◆ Work item:
An exact copy of the entries below is needed, with every picture left out.
═════ Supplied records
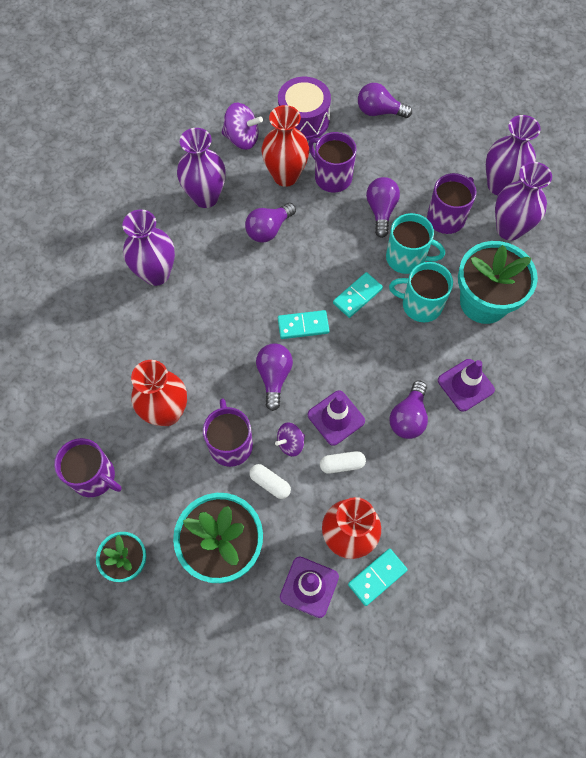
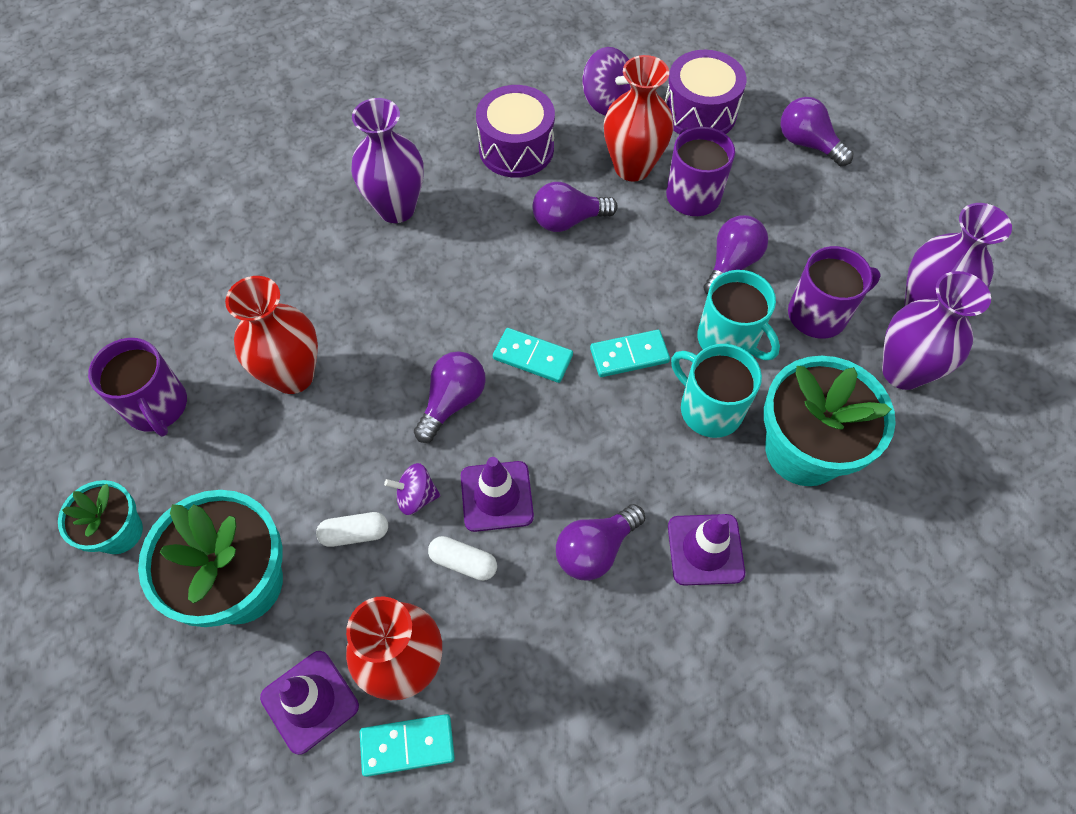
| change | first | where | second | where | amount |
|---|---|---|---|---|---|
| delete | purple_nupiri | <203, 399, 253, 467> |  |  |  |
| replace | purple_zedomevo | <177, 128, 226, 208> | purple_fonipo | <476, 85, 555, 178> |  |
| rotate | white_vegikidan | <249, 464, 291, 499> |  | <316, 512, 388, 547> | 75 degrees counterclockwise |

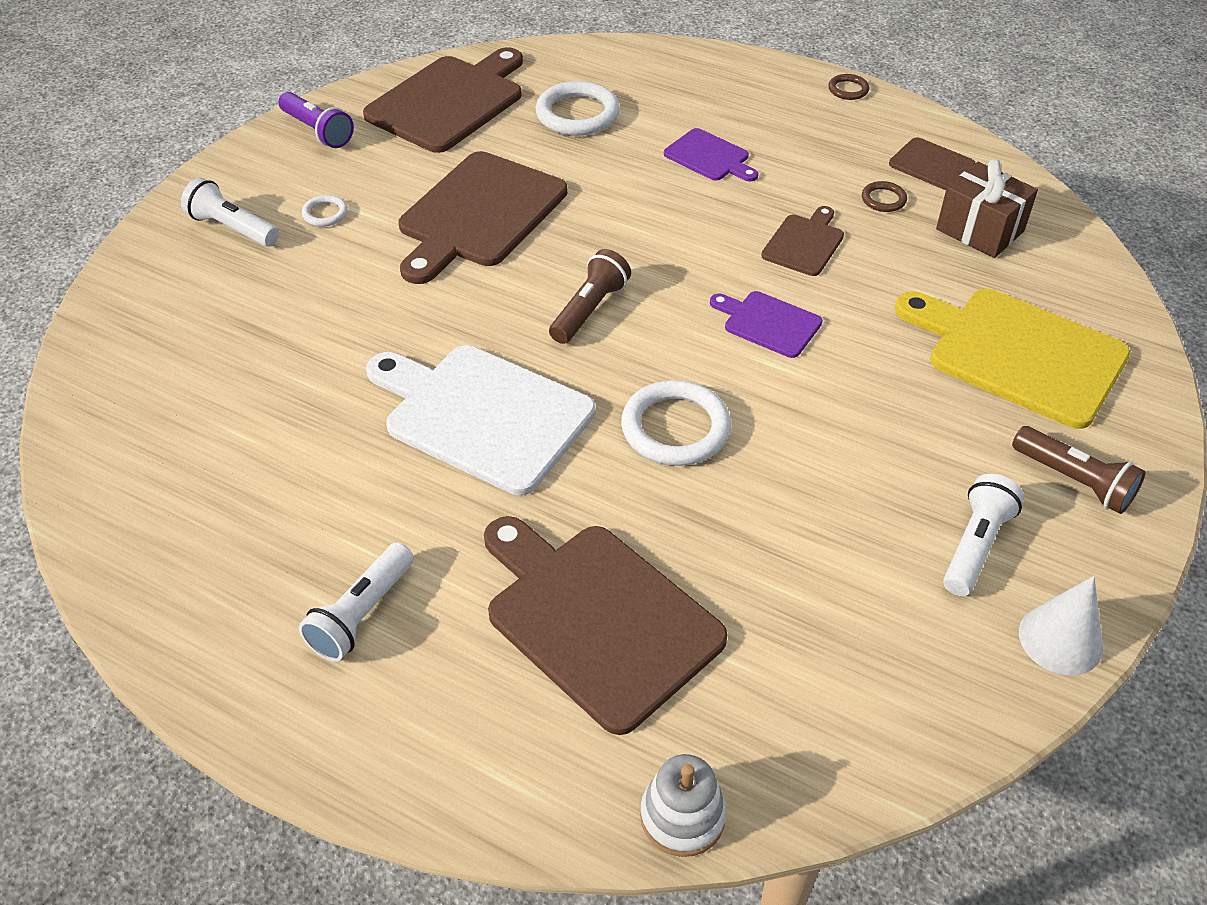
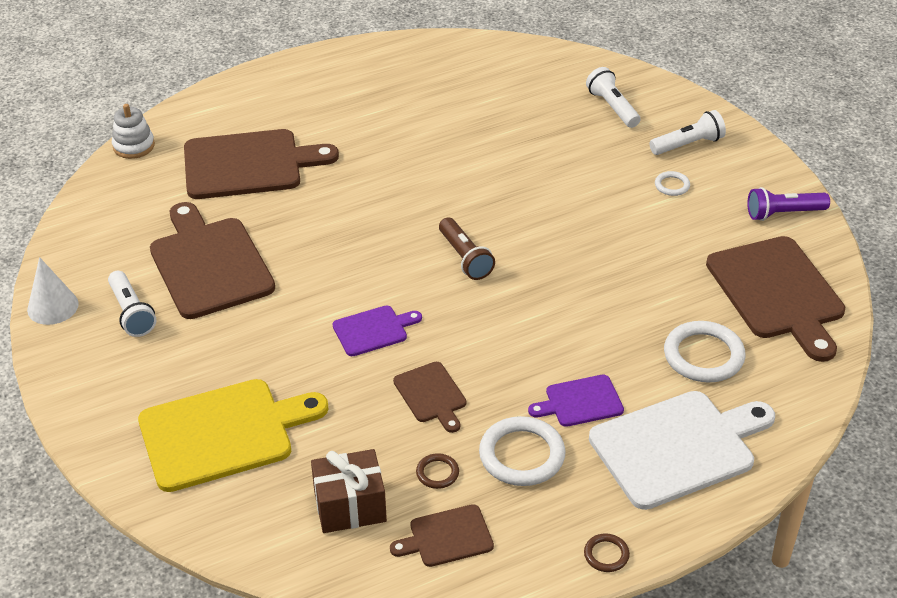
| change | first | where | second | where | amount |
|---|---|---|---|---|---|
| delete | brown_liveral | <1012, 426, 1146, 514> |  |  |  |
| move | white_liveral | <299, 543, 414, 662> |  | <586, 67, 641, 128> |  |
| move | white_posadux | <366, 345, 595, 495> |  | <589, 391, 775, 510> |  |
| move | brown_posadux | <399, 151, 567, 284> |  | <150, 202, 275, 319> |  |
| move | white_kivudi | <621, 380, 731, 466> |  | <479, 416, 566, 486> |  |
══════════
◆ The answer:
| change | first | where | second | where | amount |
|---|---|---|---|---|---|
| delete | purple_nupiri | <203, 399, 253, 467> |  |  |  |
| replace | purple_zedomevo | <177, 128, 226, 208> | purple_fonipo | <476, 85, 555, 178> |  |
| rotate | white_vegikidan | <249, 464, 291, 499> |  | <316, 512, 388, 547> | 75 degrees counterclockwise |

| change | first | where | second | where | amount |
|---|---|---|---|---|---|
| delete | brown_liveral | <1012, 426, 1146, 514> |  |  |  |
| move | white_liveral | <299, 543, 414, 662> |  | <586, 67, 641, 128> |  |
| move | white_posadux | <366, 345, 595, 495> |  | <589, 391, 775, 510> |  |
| move | brown_posadux | <399, 151, 567, 284> |  | <150, 202, 275, 319> |  |
| move | white_kivudi | <621, 380, 731, 466> |  | <479, 416, 566, 486> |  |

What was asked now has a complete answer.